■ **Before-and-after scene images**
Segment Open

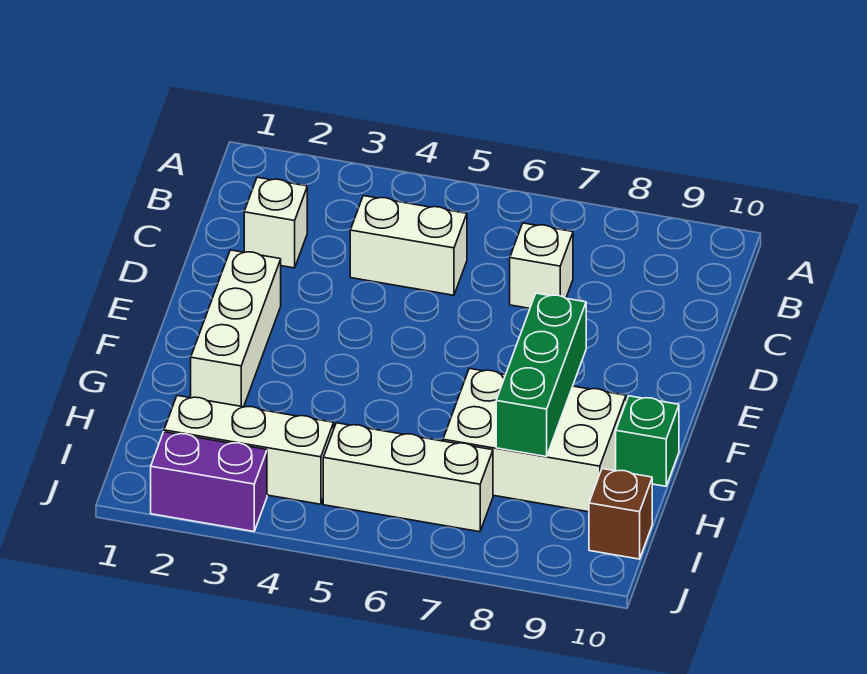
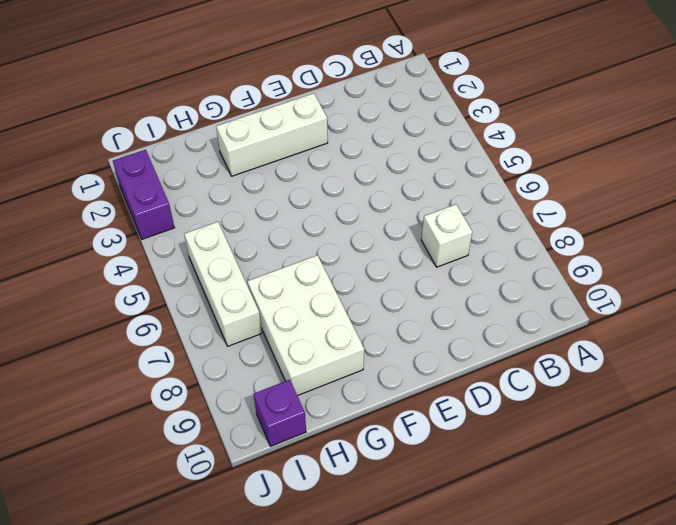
purple brick I10 level 1 -> brown brick I10 level 1
none -> white brick C2 level 1
none -> white brick C4:C5 level 1

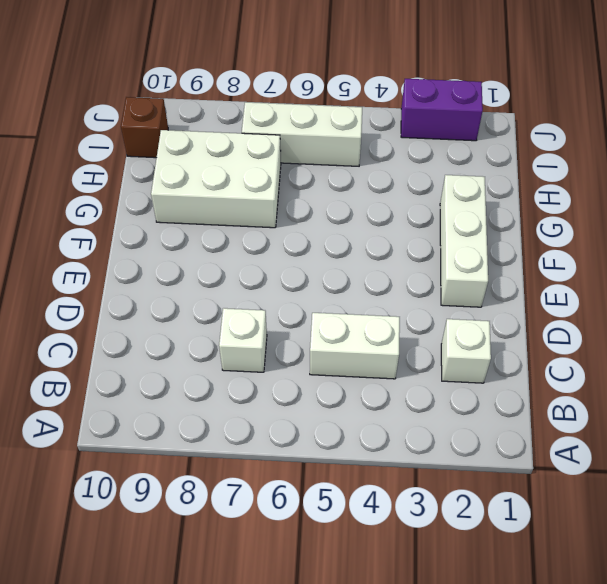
none -> green brick G10 level 1
none -> white brick I2:I4 level 1

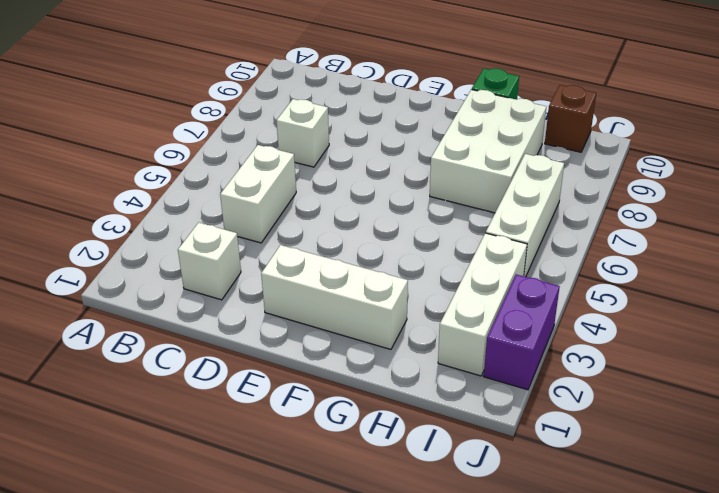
none -> green brick F8:H8 level 2

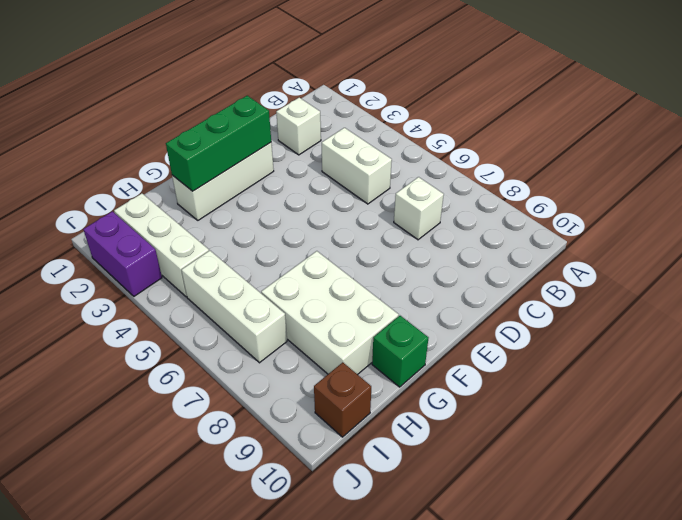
green brick E2:G2 level 2 -> green brick F8:H8 level 2

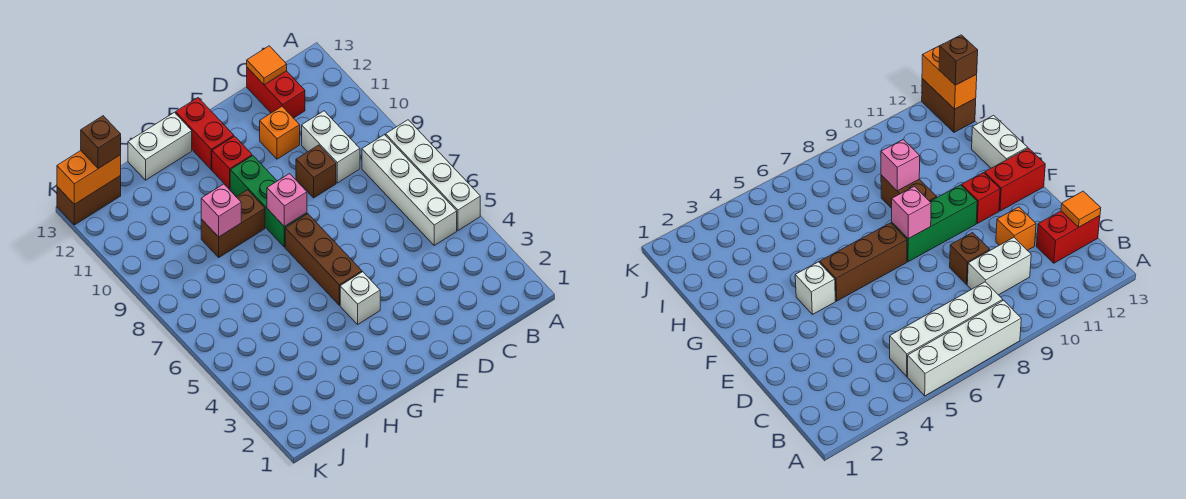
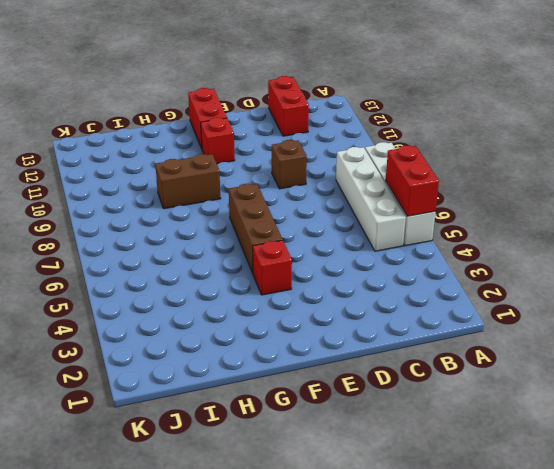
red brick A5:A6 level 2 -> none
red brick F4 level 1 -> white brick F4 level 1
none -> white brick C9:C10 level 1
none -> orange brick D11 level 1
none -> green brick F8:F10 level 1

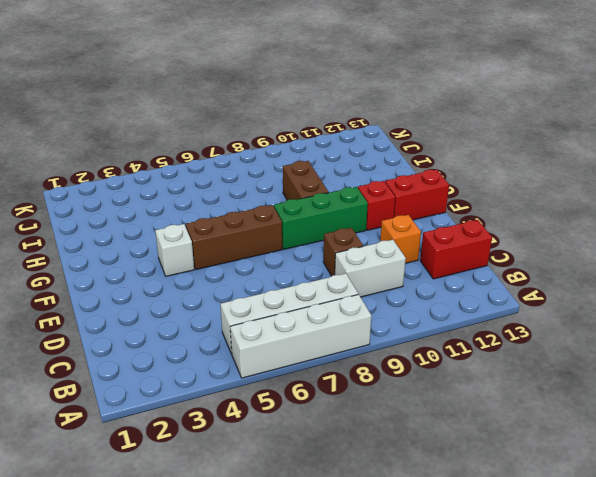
none -> white brick G13:H13 level 1
none -> brown brick J13:K13 level 1
none -> orange tile C13 level 2

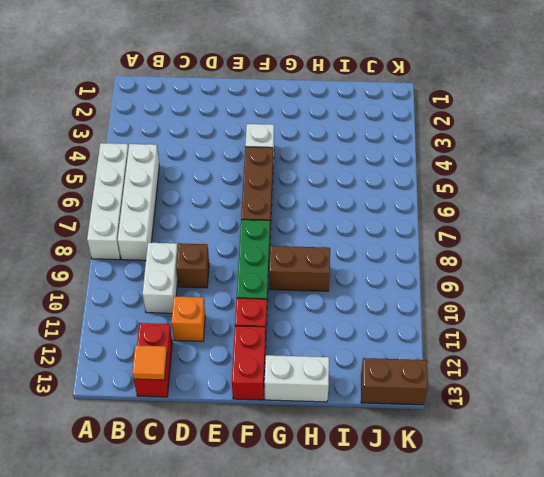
none -> pink brick F8 level 2
none -> pink brick H9 level 2
none -> orange brick J13:K13 level 2

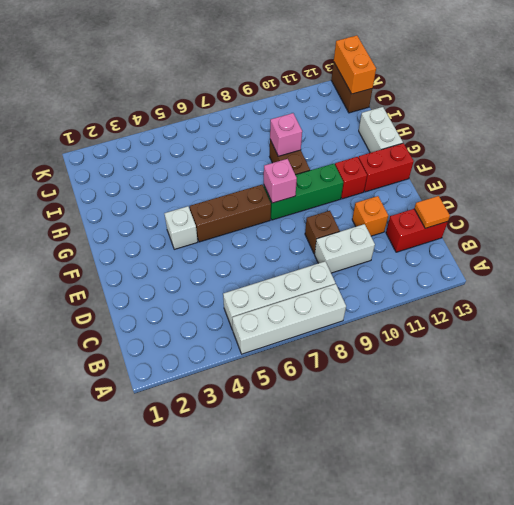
none -> brown brick J13 level 3

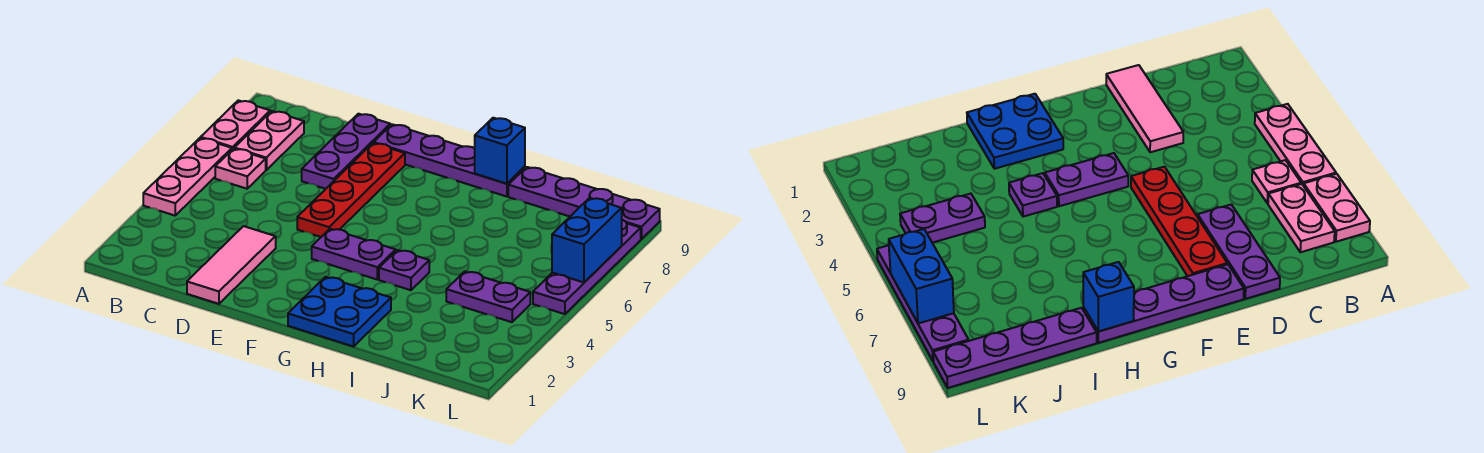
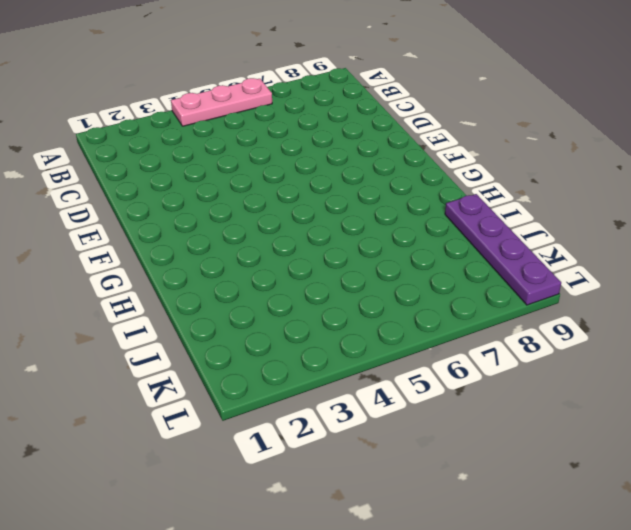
none -> pink plate A7:A8 level 1
none -> pink plate B6 level 1
none -> pink plate B7:B8 level 1

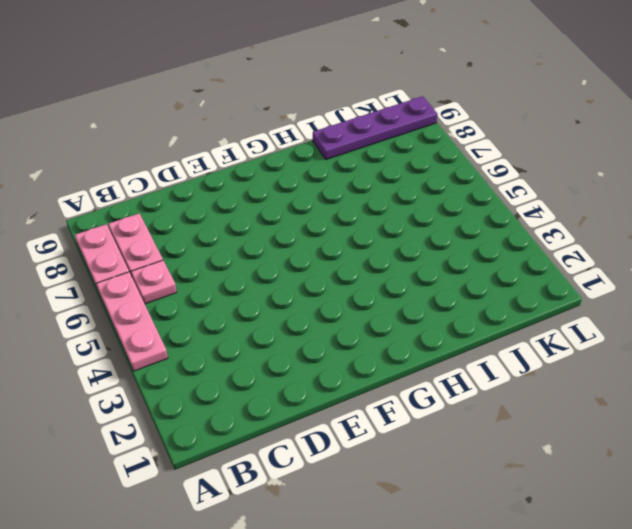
none -> pink tile D1:D3 level 1
none -> purple plate D7:D9 level 1
none -> red plate E5:E8 level 1

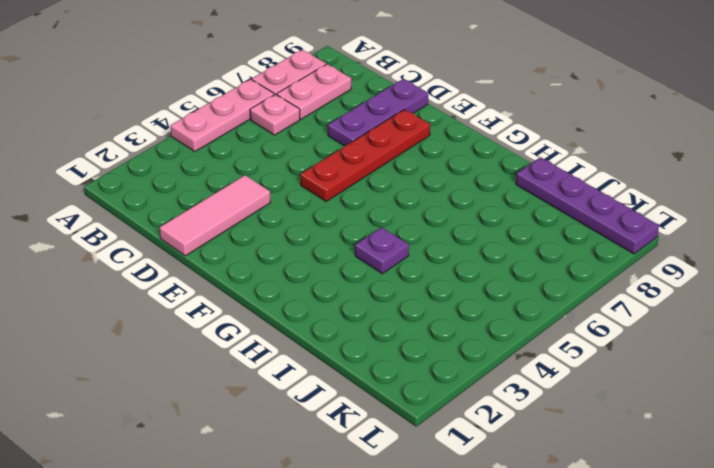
none -> purple plate E9:H9 level 1
none -> purple plate F4:G4 level 1
none -> blue plate G1:H2 level 1

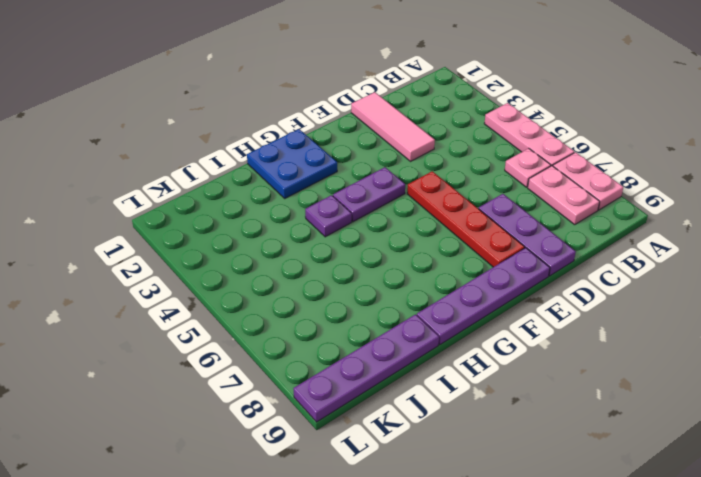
none -> purple plate J4:K4 level 1
none -> purple plate L5:L8 level 1
none -> blue brick H9 level 2

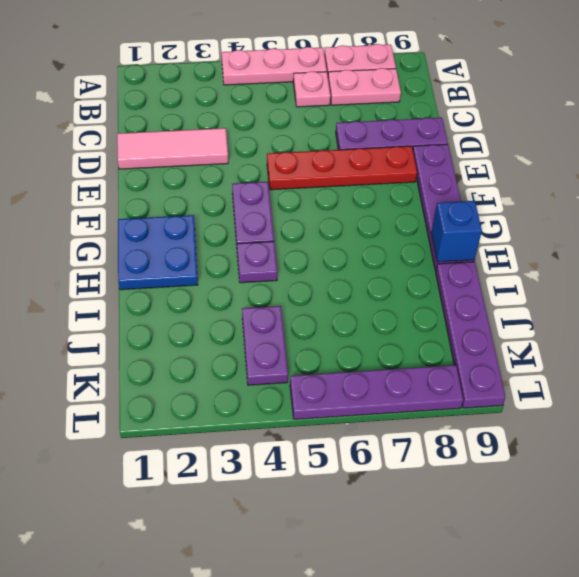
none -> blue brick L6:L7 level 2

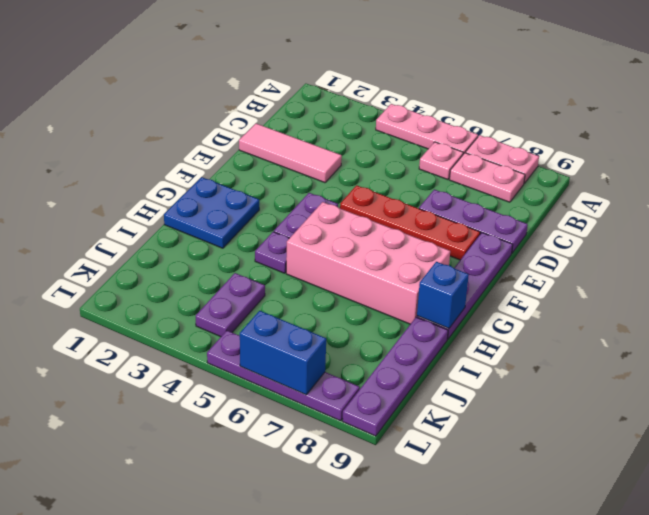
pink brick G5:H8 level 1 -> none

Segment Closed

■ **Work request**
Repeat exactly and only the lines from the start of the data above through the line that holds "none -> purple plate J4:K4 level 1", inclusive. Pictures do not belong in the copy.

■ **Written response**
purple brick I10 level 1 -> brown brick I10 level 1
none -> white brick C2 level 1
none -> white brick C4:C5 level 1

none -> green brick G10 level 1
none -> white brick I2:I4 level 1

none -> green brick F8:H8 level 2

green brick E2:G2 level 2 -> green brick F8:H8 level 2

red brick A5:A6 level 2 -> none
red brick F4 level 1 -> white brick F4 level 1
none -> white brick C9:C10 level 1
none -> orange brick D11 level 1
none -> green brick F8:F10 level 1

none -> white brick G13:H13 level 1
none -> brown brick J13:K13 level 1
none -> orange tile C13 level 2

none -> pink brick F8 level 2
none -> pink brick H9 level 2
none -> orange brick J13:K13 level 2

none -> brown brick J13 level 3

none -> pink plate A7:A8 level 1
none -> pink plate B6 level 1
none -> pink plate B7:B8 level 1

none -> pink tile D1:D3 level 1
none -> purple plate D7:D9 level 1
none -> red plate E5:E8 level 1

none -> purple plate E9:H9 level 1
none -> purple plate F4:G4 level 1
none -> blue plate G1:H2 level 1

none -> purple plate J4:K4 level 1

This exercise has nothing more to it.